The answer must consist of every line below that contains the word "none".

## Records from a collection
- Opening Delimiter -
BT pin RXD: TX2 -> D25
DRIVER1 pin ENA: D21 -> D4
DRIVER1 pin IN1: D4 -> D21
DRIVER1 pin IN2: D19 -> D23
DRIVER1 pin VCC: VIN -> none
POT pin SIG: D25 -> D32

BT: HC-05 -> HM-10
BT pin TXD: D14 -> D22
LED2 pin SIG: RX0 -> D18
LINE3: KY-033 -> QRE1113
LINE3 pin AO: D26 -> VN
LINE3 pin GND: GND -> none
- Closing Delimiter -
- Opening Delimiter -
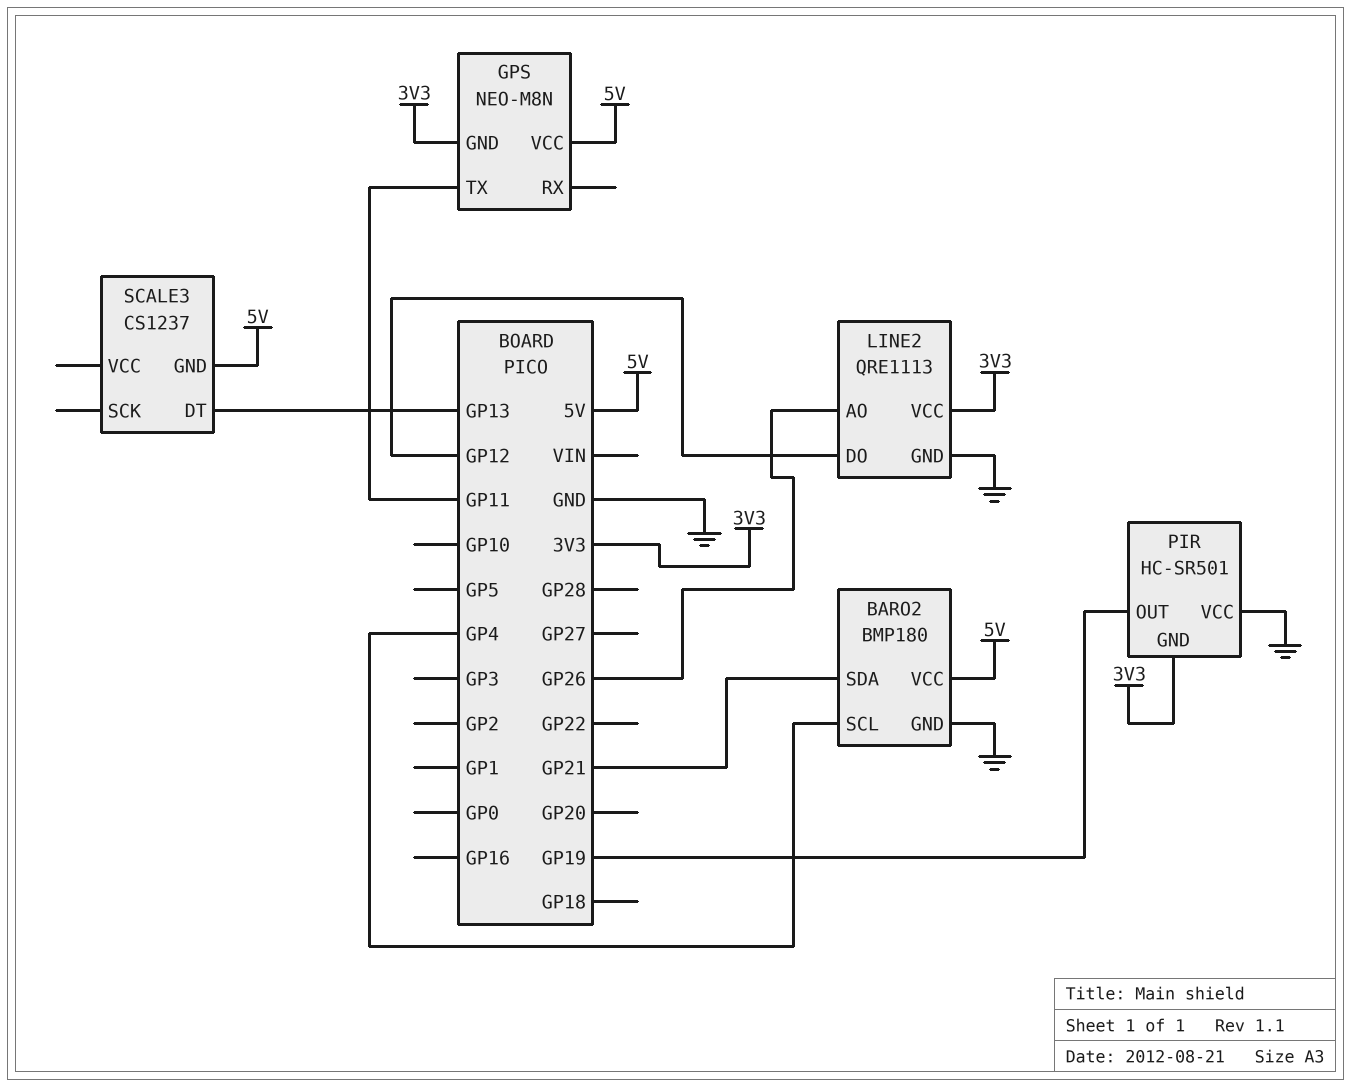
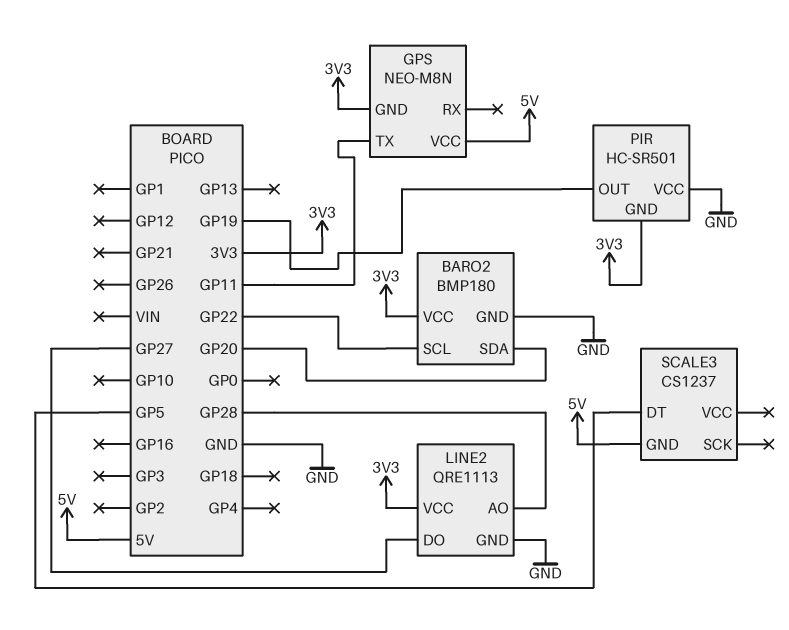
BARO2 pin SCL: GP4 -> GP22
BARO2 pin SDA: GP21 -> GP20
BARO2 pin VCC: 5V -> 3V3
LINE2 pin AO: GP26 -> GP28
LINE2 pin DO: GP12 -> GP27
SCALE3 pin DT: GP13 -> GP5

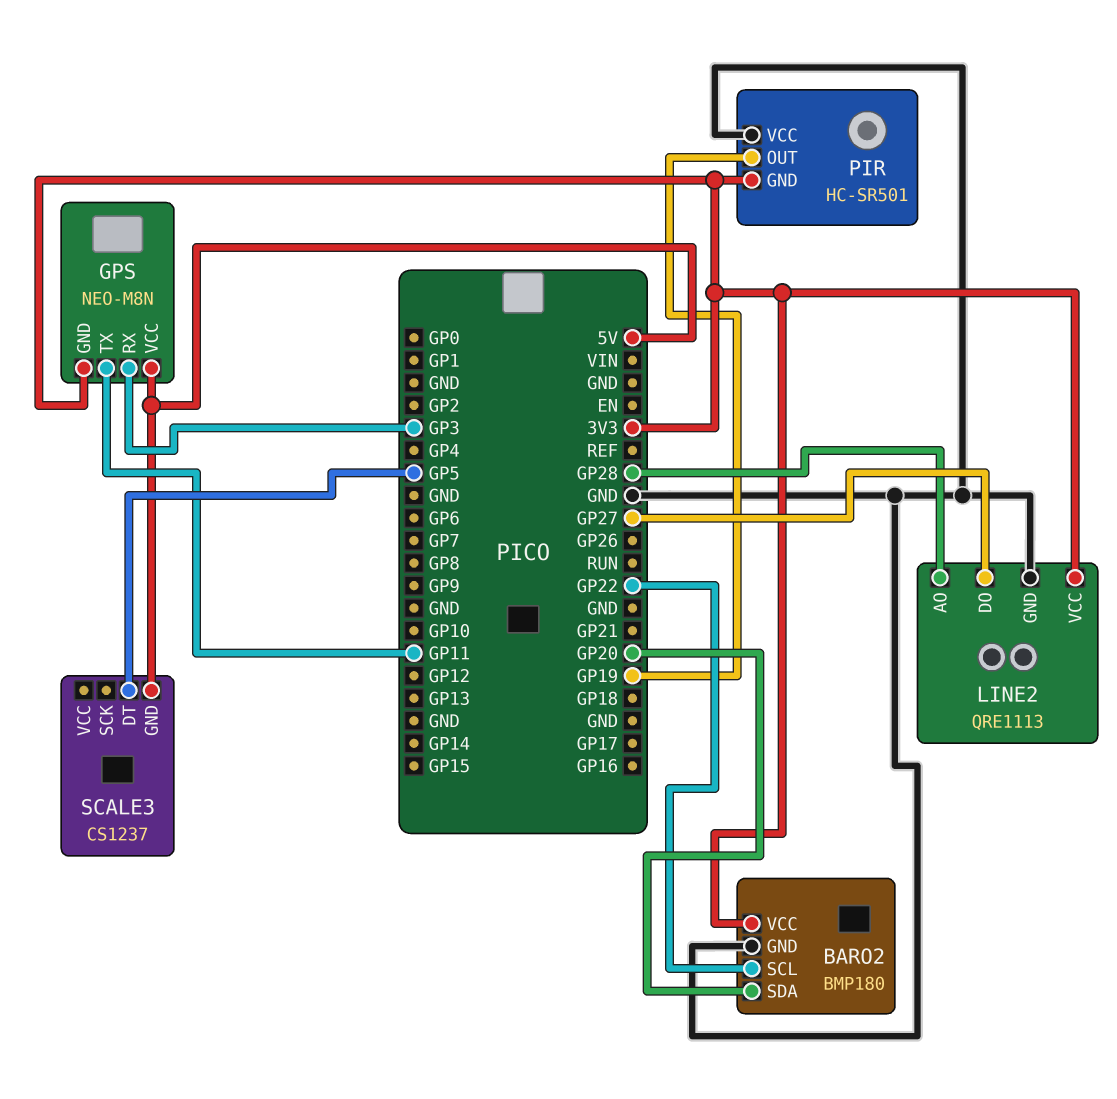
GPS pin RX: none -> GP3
- Closing Delimiter -
## Solution to the exercise
DRIVER1 pin VCC: VIN -> none
LINE3 pin GND: GND -> none
GPS pin RX: none -> GP3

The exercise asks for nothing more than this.